## GIVEN REQUEST
Format the rows below as a JSON list of strings with one string per line, skipping blank lines and leaving the pictures out of the answer.

## INPUT ROWS
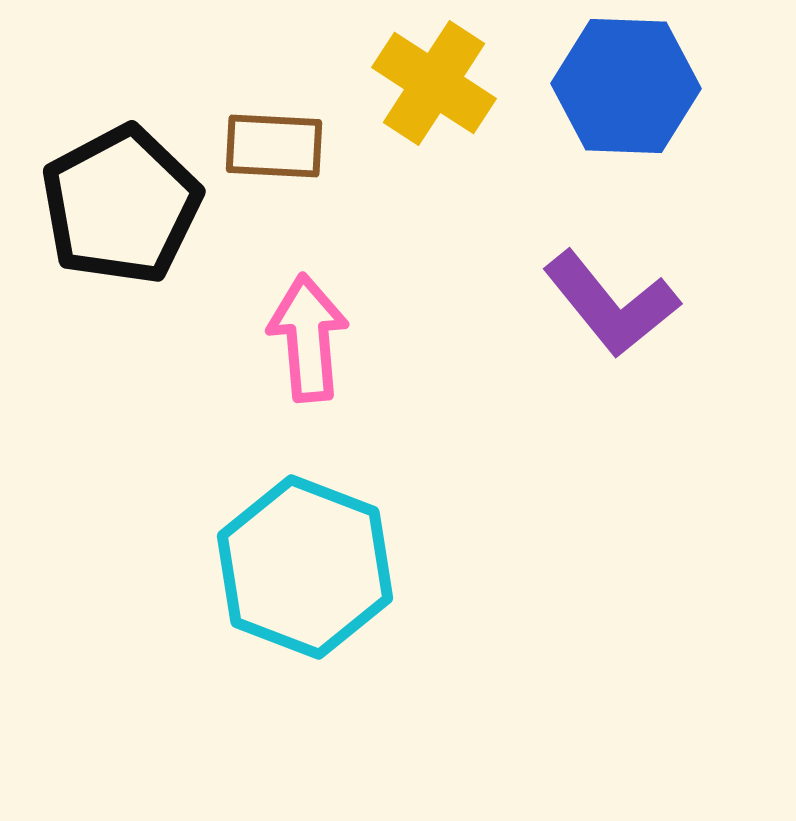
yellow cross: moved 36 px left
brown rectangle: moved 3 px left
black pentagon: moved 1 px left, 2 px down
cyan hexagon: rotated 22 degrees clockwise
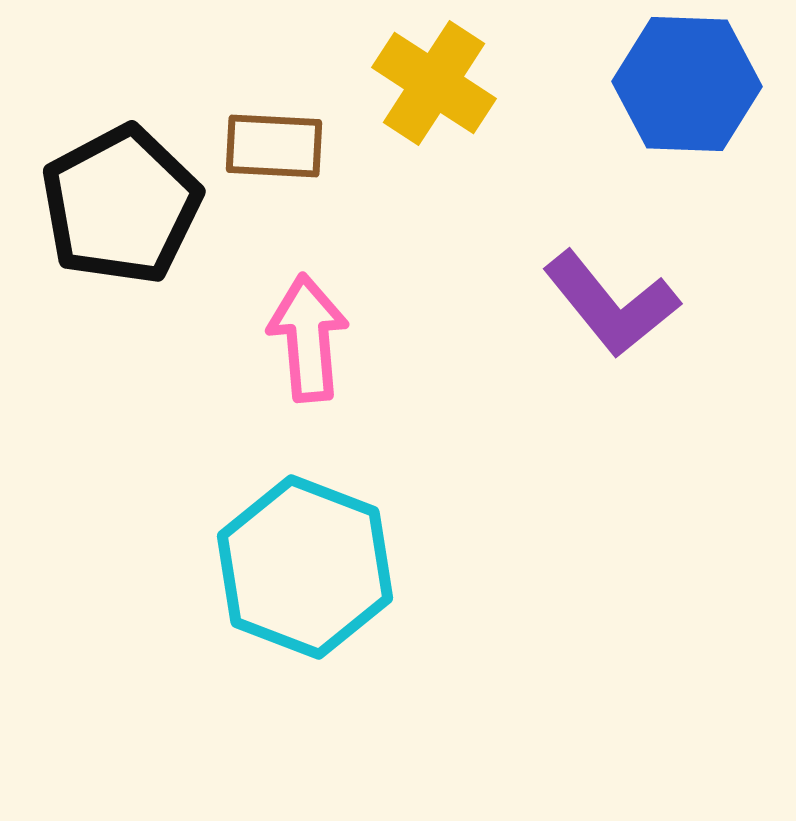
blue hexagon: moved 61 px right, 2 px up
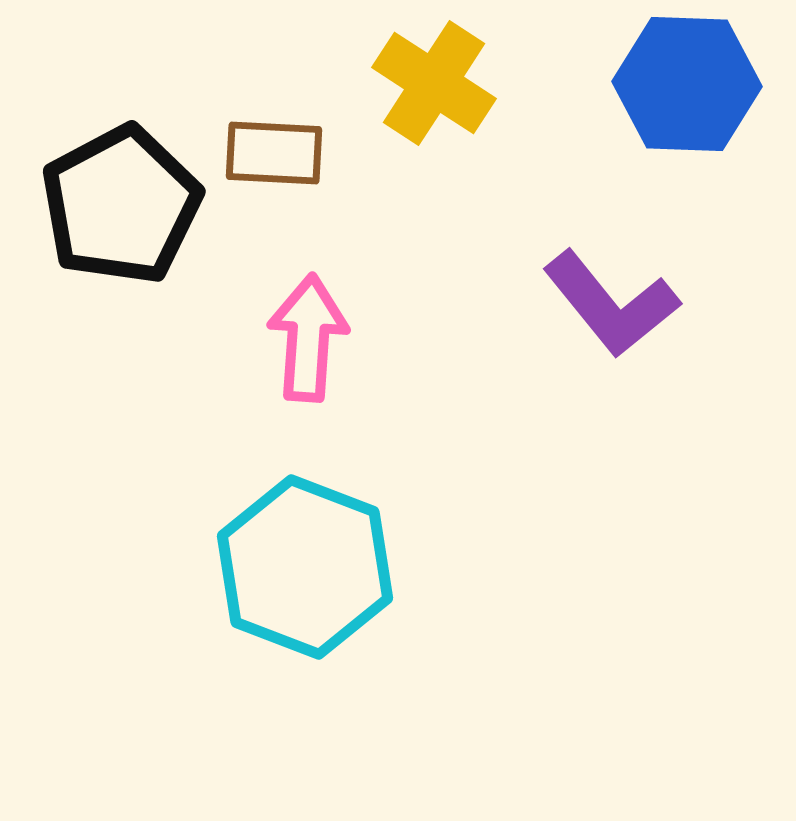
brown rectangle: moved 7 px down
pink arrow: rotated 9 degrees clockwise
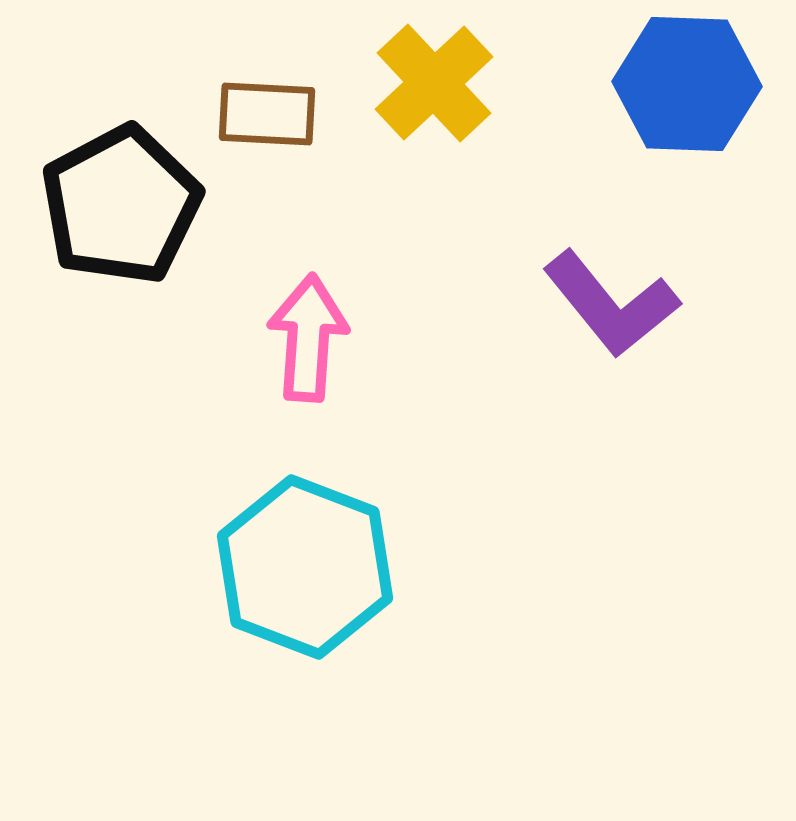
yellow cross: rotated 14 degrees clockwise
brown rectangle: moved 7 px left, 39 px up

## SOLUTION FOR THIS PROBLEM
[
  "yellow cross: moved 36 px left",
  "brown rectangle: moved 3 px left",
  "black pentagon: moved 1 px left, 2 px down",
  "cyan hexagon: rotated 22 degrees clockwise",
  "blue hexagon: moved 61 px right, 2 px up",
  "brown rectangle: moved 7 px down",
  "pink arrow: rotated 9 degrees clockwise",
  "yellow cross: rotated 14 degrees clockwise",
  "brown rectangle: moved 7 px left, 39 px up"
]